◆ **What you should do**
Beginning with the line that contains "(580, 416) = (167, 537): none -> yellow shoe", return every line down to the last one in the material below, exactly and with no others.

◆ **Data block**
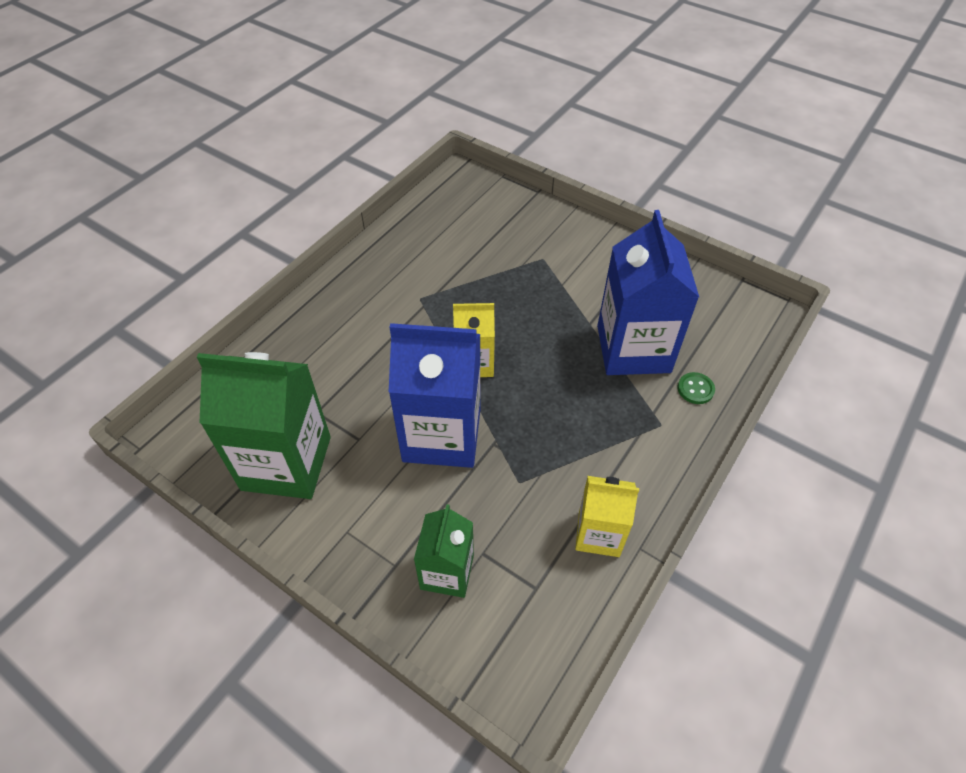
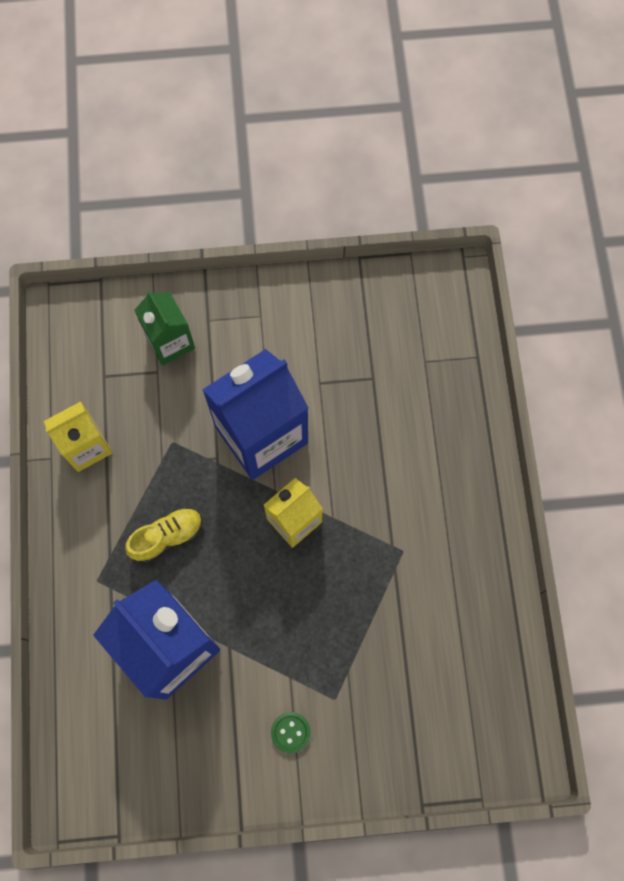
camera: 140 degrees right, 20 degrees up
(286, 463) = (350, 326): green carton -> none
(580, 416) = (167, 537): none -> yellow shoe
(695, 389) = (89, 643): green button -> green button (290, 732)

◆ **Response area**
(580, 416) = (167, 537): none -> yellow shoe
(695, 389) = (89, 643): green button -> green button (290, 732)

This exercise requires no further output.